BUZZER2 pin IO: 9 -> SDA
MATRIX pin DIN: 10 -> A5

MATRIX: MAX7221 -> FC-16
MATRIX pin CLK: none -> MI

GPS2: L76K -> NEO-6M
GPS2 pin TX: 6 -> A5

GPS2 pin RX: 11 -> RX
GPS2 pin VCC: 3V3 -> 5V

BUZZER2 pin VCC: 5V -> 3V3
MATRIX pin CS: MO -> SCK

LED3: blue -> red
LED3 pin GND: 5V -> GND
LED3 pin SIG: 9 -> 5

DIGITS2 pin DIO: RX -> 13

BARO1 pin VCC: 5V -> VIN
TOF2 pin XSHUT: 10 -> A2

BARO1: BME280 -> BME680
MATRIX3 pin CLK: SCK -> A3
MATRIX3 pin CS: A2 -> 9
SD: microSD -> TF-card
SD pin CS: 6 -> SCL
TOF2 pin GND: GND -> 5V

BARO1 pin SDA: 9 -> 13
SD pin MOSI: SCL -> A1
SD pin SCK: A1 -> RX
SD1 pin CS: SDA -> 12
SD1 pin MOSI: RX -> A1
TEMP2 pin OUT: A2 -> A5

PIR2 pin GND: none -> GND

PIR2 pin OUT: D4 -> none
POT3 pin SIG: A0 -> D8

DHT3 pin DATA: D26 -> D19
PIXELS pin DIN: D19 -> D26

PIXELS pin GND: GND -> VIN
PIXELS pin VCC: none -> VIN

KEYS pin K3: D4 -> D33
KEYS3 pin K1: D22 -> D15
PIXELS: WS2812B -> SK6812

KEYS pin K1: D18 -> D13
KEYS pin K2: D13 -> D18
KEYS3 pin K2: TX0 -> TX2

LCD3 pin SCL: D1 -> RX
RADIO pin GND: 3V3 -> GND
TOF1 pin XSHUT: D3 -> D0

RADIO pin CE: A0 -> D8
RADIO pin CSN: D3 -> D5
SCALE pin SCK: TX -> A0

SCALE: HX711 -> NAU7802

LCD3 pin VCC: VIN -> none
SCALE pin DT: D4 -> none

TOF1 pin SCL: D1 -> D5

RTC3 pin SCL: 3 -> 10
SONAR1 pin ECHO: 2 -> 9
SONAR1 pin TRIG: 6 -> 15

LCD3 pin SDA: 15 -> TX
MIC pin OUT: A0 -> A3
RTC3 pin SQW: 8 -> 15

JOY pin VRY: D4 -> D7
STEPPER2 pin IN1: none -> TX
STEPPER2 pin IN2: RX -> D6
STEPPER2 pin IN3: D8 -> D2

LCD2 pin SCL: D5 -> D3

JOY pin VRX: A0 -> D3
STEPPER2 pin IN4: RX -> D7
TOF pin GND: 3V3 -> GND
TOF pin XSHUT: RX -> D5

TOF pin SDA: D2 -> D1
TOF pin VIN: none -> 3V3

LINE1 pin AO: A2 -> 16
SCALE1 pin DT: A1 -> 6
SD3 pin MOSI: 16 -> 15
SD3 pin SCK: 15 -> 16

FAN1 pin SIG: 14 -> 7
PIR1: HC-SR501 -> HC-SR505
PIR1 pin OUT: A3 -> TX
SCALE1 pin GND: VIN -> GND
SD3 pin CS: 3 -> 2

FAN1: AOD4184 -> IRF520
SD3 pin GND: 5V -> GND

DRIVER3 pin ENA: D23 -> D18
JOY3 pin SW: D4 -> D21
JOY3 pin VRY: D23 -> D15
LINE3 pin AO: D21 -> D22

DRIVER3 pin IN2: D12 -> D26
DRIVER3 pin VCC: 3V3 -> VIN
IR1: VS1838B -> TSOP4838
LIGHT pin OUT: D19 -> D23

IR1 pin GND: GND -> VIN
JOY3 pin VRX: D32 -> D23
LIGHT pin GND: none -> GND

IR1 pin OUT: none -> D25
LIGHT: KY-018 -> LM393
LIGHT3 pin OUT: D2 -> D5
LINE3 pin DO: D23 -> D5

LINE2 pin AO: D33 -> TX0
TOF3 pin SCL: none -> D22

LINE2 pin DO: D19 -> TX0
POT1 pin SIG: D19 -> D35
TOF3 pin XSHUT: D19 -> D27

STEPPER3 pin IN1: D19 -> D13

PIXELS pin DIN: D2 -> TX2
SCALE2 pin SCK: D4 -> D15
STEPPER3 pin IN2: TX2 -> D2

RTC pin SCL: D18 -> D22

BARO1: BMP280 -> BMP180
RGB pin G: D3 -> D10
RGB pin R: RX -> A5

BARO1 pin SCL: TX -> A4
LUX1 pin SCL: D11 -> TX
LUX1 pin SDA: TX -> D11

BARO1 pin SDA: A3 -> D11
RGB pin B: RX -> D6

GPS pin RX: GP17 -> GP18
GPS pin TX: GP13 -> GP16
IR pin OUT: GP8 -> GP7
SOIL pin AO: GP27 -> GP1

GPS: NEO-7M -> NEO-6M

※ ※ ※

## Exercise objective
Above are the records; restate each one exactly.

## Solution to the exercise
BUZZER2 pin IO: 9 -> SDA
MATRIX pin DIN: 10 -> A5

MATRIX: MAX7221 -> FC-16
MATRIX pin CLK: none -> MI

GPS2: L76K -> NEO-6M
GPS2 pin TX: 6 -> A5

GPS2 pin RX: 11 -> RX
GPS2 pin VCC: 3V3 -> 5V

BUZZER2 pin VCC: 5V -> 3V3
MATRIX pin CS: MO -> SCK

LED3: blue -> red
LED3 pin GND: 5V -> GND
LED3 pin SIG: 9 -> 5

DIGITS2 pin DIO: RX -> 13

BARO1 pin VCC: 5V -> VIN
TOF2 pin XSHUT: 10 -> A2

BARO1: BME280 -> BME680
MATRIX3 pin CLK: SCK -> A3
MATRIX3 pin CS: A2 -> 9
SD: microSD -> TF-card
SD pin CS: 6 -> SCL
TOF2 pin GND: GND -> 5V

BARO1 pin SDA: 9 -> 13
SD pin MOSI: SCL -> A1
SD pin SCK: A1 -> RX
SD1 pin CS: SDA -> 12
SD1 pin MOSI: RX -> A1
TEMP2 pin OUT: A2 -> A5

PIR2 pin GND: none -> GND

PIR2 pin OUT: D4 -> none
POT3 pin SIG: A0 -> D8

DHT3 pin DATA: D26 -> D19
PIXELS pin DIN: D19 -> D26

PIXELS pin GND: GND -> VIN
PIXELS pin VCC: none -> VIN

KEYS pin K3: D4 -> D33
KEYS3 pin K1: D22 -> D15
PIXELS: WS2812B -> SK6812

KEYS pin K1: D18 -> D13
KEYS pin K2: D13 -> D18
KEYS3 pin K2: TX0 -> TX2

LCD3 pin SCL: D1 -> RX
RADIO pin GND: 3V3 -> GND
TOF1 pin XSHUT: D3 -> D0

RADIO pin CE: A0 -> D8
RADIO pin CSN: D3 -> D5
SCALE pin SCK: TX -> A0

SCALE: HX711 -> NAU7802

LCD3 pin VCC: VIN -> none
SCALE pin DT: D4 -> none

TOF1 pin SCL: D1 -> D5

RTC3 pin SCL: 3 -> 10
SONAR1 pin ECHO: 2 -> 9
SONAR1 pin TRIG: 6 -> 15

LCD3 pin SDA: 15 -> TX
MIC pin OUT: A0 -> A3
RTC3 pin SQW: 8 -> 15

JOY pin VRY: D4 -> D7
STEPPER2 pin IN1: none -> TX
STEPPER2 pin IN2: RX -> D6
STEPPER2 pin IN3: D8 -> D2

LCD2 pin SCL: D5 -> D3

JOY pin VRX: A0 -> D3
STEPPER2 pin IN4: RX -> D7
TOF pin GND: 3V3 -> GND
TOF pin XSHUT: RX -> D5

TOF pin SDA: D2 -> D1
TOF pin VIN: none -> 3V3

LINE1 pin AO: A2 -> 16
SCALE1 pin DT: A1 -> 6
SD3 pin MOSI: 16 -> 15
SD3 pin SCK: 15 -> 16

FAN1 pin SIG: 14 -> 7
PIR1: HC-SR501 -> HC-SR505
PIR1 pin OUT: A3 -> TX
SCALE1 pin GND: VIN -> GND
SD3 pin CS: 3 -> 2

FAN1: AOD4184 -> IRF520
SD3 pin GND: 5V -> GND

DRIVER3 pin ENA: D23 -> D18
JOY3 pin SW: D4 -> D21
JOY3 pin VRY: D23 -> D15
LINE3 pin AO: D21 -> D22

DRIVER3 pin IN2: D12 -> D26
DRIVER3 pin VCC: 3V3 -> VIN
IR1: VS1838B -> TSOP4838
LIGHT pin OUT: D19 -> D23

IR1 pin GND: GND -> VIN
JOY3 pin VRX: D32 -> D23
LIGHT pin GND: none -> GND

IR1 pin OUT: none -> D25
LIGHT: KY-018 -> LM393
LIGHT3 pin OUT: D2 -> D5
LINE3 pin DO: D23 -> D5

LINE2 pin AO: D33 -> TX0
TOF3 pin SCL: none -> D22

LINE2 pin DO: D19 -> TX0
POT1 pin SIG: D19 -> D35
TOF3 pin XSHUT: D19 -> D27

STEPPER3 pin IN1: D19 -> D13

PIXELS pin DIN: D2 -> TX2
SCALE2 pin SCK: D4 -> D15
STEPPER3 pin IN2: TX2 -> D2

RTC pin SCL: D18 -> D22

BARO1: BMP280 -> BMP180
RGB pin G: D3 -> D10
RGB pin R: RX -> A5

BARO1 pin SCL: TX -> A4
LUX1 pin SCL: D11 -> TX
LUX1 pin SDA: TX -> D11

BARO1 pin SDA: A3 -> D11
RGB pin B: RX -> D6

GPS pin RX: GP17 -> GP18
GPS pin TX: GP13 -> GP16
IR pin OUT: GP8 -> GP7
SOIL pin AO: GP27 -> GP1

GPS: NEO-7M -> NEO-6M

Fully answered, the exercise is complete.